What this task involves:
Omitting every picture, output the records below exactly, please.
─── Materials provided ───
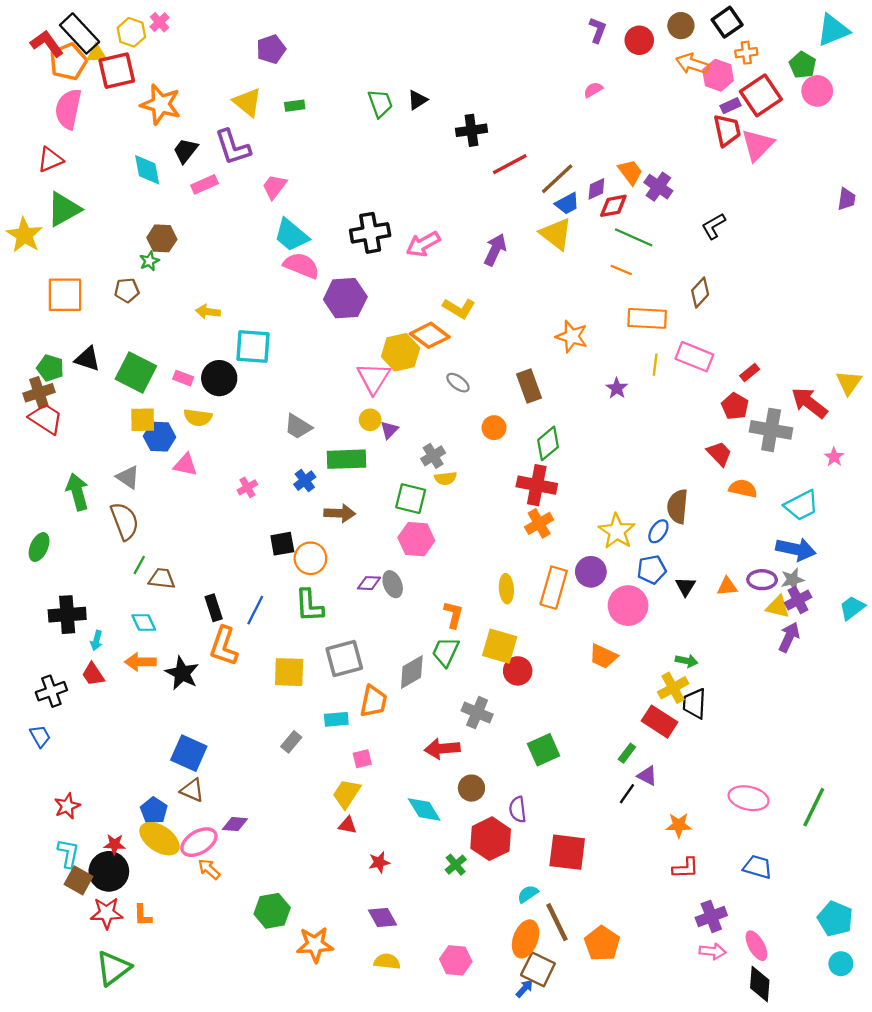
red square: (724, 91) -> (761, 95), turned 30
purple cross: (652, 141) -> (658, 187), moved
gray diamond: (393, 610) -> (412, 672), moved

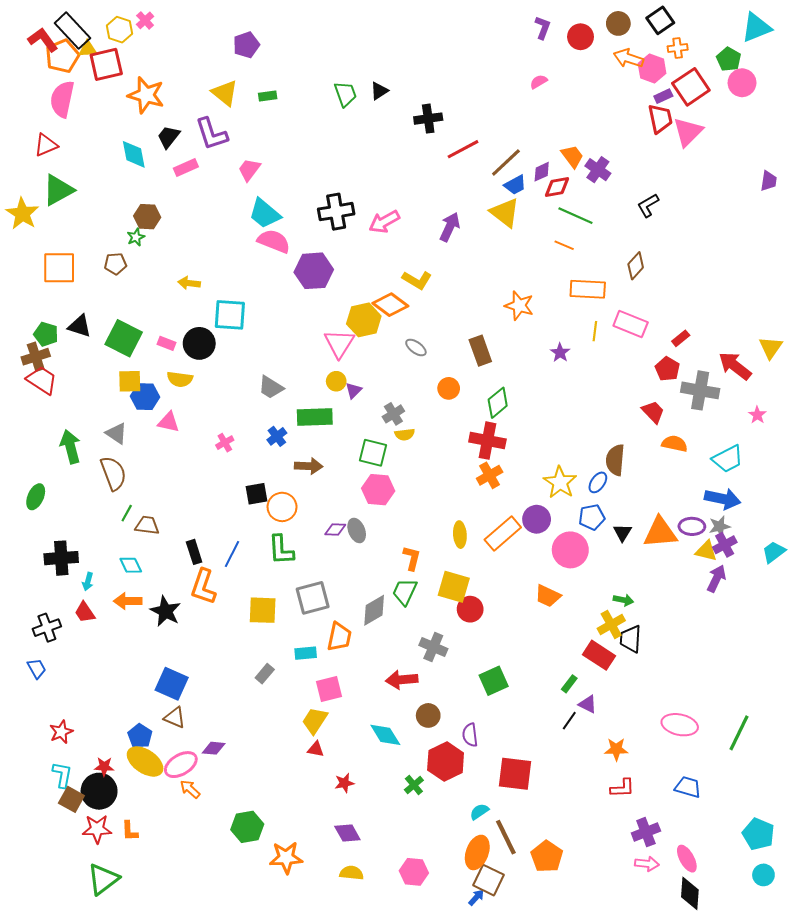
orange triangle: (727, 586) -> (660, 533), size x1.8
orange rectangle: (554, 588) -> (503, 534), turned 33
pink square: (362, 759) -> (329, 689), size x1.5

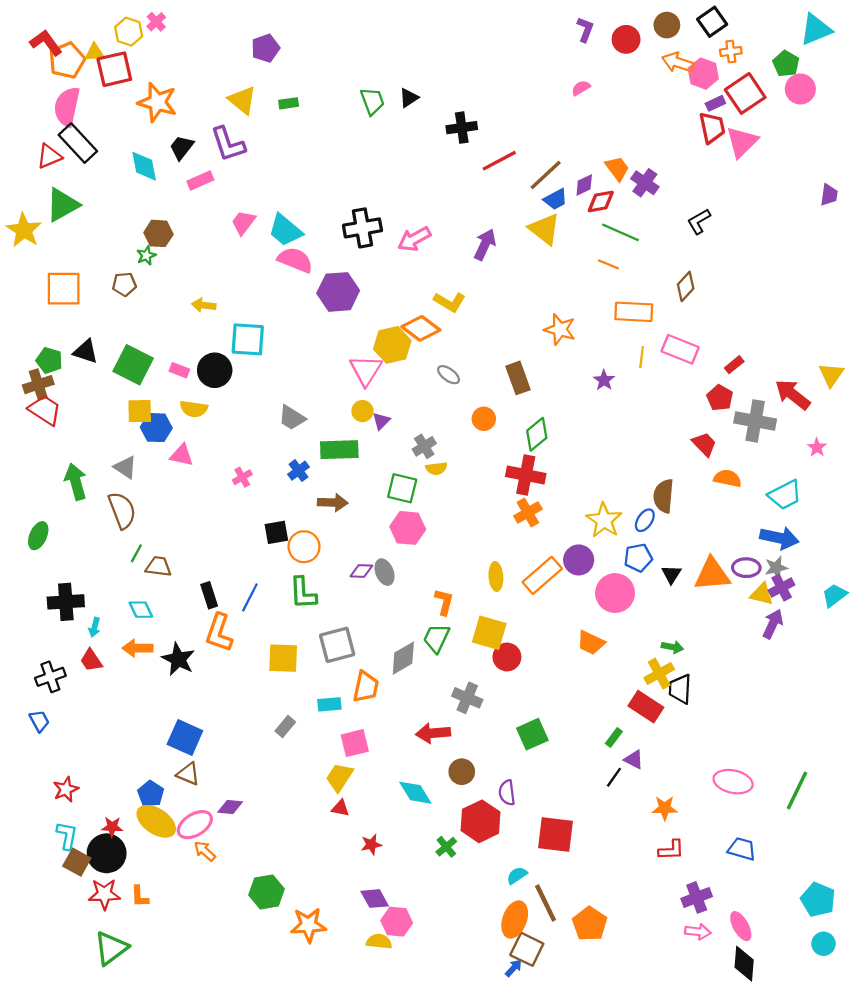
black rectangle: (72, 31) -> (78, 143), moved
pink trapezoid: (249, 170) -> (243, 222), moved
pink hexagon: (414, 872) -> (397, 922), moved

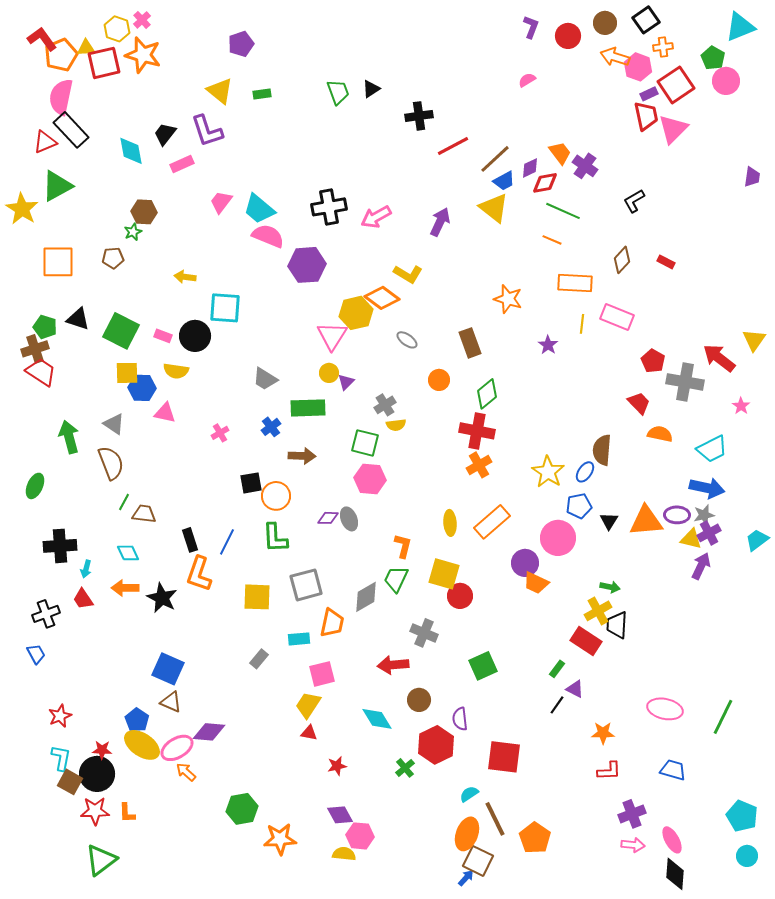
orange star: (157, 102) -> (143, 55), moved
red rectangle: (734, 365) -> (666, 262), moved, turned 66
purple circle: (579, 560) -> (525, 563), moved
purple diamond: (230, 807) -> (209, 732), size x1.4

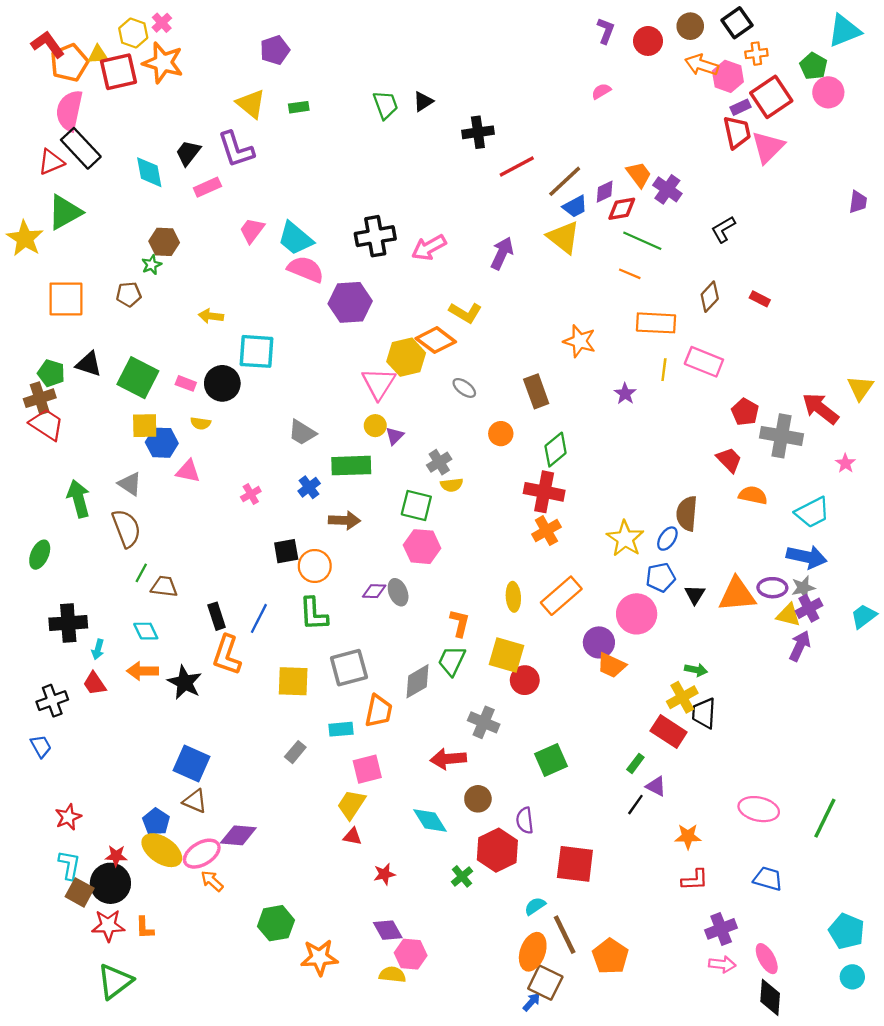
yellow semicircle: (176, 371) -> (201, 423), size x0.7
───
Expected answer:
red square: (724, 91) -> (761, 95), turned 30
purple cross: (652, 141) -> (658, 187), moved
gray diamond: (393, 610) -> (412, 672), moved

orange triangle: (727, 586) -> (660, 533), size x1.8
orange rectangle: (554, 588) -> (503, 534), turned 33
pink square: (362, 759) -> (329, 689), size x1.5

black rectangle: (72, 31) -> (78, 143), moved
pink trapezoid: (249, 170) -> (243, 222), moved
pink hexagon: (414, 872) -> (397, 922), moved

orange star: (157, 102) -> (143, 55), moved
red rectangle: (734, 365) -> (666, 262), moved, turned 66
purple circle: (579, 560) -> (525, 563), moved
purple diamond: (230, 807) -> (209, 732), size x1.4

yellow semicircle: (176, 371) -> (201, 423), size x0.7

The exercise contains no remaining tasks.